*INPUT RECORDS:*
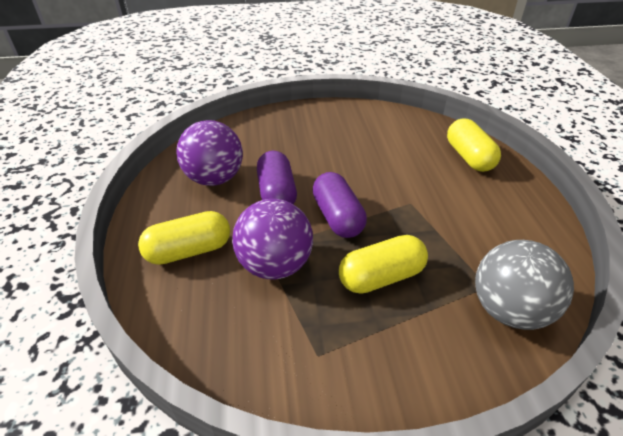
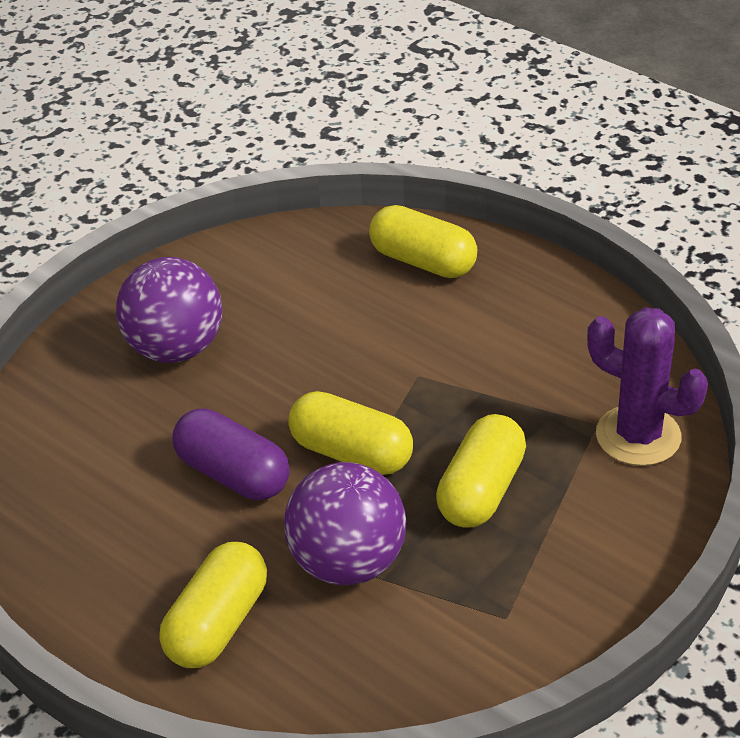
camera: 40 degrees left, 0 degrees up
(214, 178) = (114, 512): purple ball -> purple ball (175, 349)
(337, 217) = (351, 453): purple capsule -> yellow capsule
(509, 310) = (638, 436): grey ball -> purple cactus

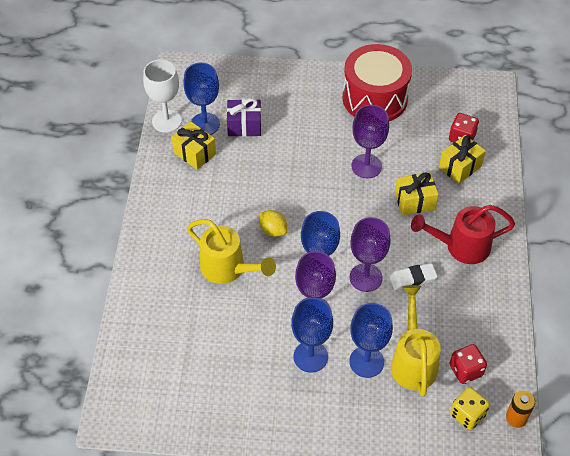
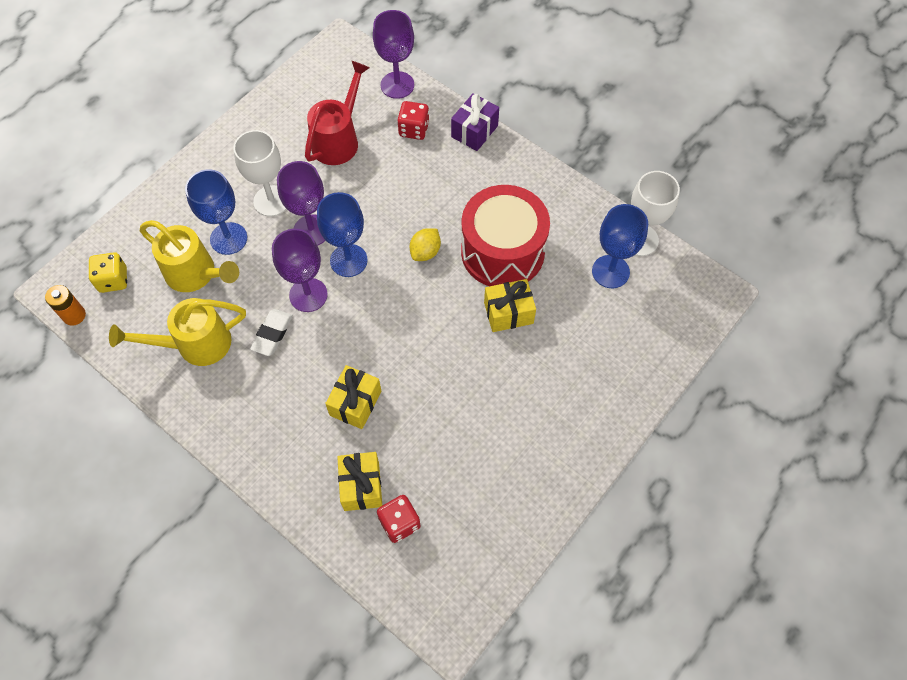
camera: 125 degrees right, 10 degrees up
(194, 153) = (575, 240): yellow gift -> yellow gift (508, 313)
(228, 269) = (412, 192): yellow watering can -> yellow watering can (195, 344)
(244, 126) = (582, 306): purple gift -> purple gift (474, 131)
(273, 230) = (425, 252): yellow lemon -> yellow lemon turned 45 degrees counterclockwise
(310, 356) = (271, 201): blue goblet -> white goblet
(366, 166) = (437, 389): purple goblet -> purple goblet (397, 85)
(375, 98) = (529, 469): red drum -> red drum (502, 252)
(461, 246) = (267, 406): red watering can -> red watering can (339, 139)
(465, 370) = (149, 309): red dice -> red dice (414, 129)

*AIM OF THE TASK:* Within the material above, find the lines that contain the word "yellow"; copy them.

*RESULT BELOW:*
(337, 217) = (351, 453): purple capsule -> yellow capsule
(194, 153) = (575, 240): yellow gift -> yellow gift (508, 313)
(228, 269) = (412, 192): yellow watering can -> yellow watering can (195, 344)
(273, 230) = (425, 252): yellow lemon -> yellow lemon turned 45 degrees counterclockwise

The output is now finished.